PROBLEM DETAILS -> Starting at the line with "red star: rotated 16 degrees counterclockwise", set down each line of the entries below through the last one, exactly as it stands.

SUPPLIED ENTRIES ->
▼
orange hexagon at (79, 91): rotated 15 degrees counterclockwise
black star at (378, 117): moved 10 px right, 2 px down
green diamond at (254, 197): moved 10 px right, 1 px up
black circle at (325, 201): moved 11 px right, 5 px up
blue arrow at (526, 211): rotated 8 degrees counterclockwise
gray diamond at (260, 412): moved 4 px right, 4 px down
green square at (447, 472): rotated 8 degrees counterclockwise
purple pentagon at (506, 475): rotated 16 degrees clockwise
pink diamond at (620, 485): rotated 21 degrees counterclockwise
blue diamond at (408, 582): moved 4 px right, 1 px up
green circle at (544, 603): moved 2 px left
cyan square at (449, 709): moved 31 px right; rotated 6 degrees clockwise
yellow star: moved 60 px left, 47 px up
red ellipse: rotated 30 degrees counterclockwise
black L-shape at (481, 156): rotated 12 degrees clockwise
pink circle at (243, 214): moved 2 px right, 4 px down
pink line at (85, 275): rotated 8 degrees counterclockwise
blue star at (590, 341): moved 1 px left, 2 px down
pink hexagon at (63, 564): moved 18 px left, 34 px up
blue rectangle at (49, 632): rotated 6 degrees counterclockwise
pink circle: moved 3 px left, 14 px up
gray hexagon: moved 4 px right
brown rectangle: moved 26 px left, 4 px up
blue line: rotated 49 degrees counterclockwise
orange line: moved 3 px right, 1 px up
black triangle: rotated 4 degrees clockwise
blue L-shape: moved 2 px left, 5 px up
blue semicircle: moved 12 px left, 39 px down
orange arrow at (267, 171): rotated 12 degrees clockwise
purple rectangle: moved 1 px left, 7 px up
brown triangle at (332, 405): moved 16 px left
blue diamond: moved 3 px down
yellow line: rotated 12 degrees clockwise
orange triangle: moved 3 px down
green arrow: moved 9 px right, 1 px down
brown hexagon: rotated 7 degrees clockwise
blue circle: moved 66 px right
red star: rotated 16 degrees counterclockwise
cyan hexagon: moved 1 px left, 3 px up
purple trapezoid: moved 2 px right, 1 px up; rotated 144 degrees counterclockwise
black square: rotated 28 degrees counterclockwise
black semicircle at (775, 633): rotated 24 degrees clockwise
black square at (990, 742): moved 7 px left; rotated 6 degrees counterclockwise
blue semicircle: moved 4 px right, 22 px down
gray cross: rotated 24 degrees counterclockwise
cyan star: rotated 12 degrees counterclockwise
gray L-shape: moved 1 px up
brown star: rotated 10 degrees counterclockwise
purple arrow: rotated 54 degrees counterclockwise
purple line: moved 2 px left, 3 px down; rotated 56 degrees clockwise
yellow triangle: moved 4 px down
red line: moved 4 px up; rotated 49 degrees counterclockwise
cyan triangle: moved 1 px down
▲
ANSWER FOR THE TASK ->
red star: rotated 16 degrees counterclockwise
cyan hexagon: moved 1 px left, 3 px up
purple trapezoid: moved 2 px right, 1 px up; rotated 144 degrees counterclockwise
black square: rotated 28 degrees counterclockwise
black semicircle at (775, 633): rotated 24 degrees clockwise
black square at (990, 742): moved 7 px left; rotated 6 degrees counterclockwise
blue semicircle: moved 4 px right, 22 px down
gray cross: rotated 24 degrees counterclockwise
cyan star: rotated 12 degrees counterclockwise
gray L-shape: moved 1 px up
brown star: rotated 10 degrees counterclockwise
purple arrow: rotated 54 degrees counterclockwise
purple line: moved 2 px left, 3 px down; rotated 56 degrees clockwise
yellow triangle: moved 4 px down
red line: moved 4 px up; rotated 49 degrees counterclockwise
cyan triangle: moved 1 px down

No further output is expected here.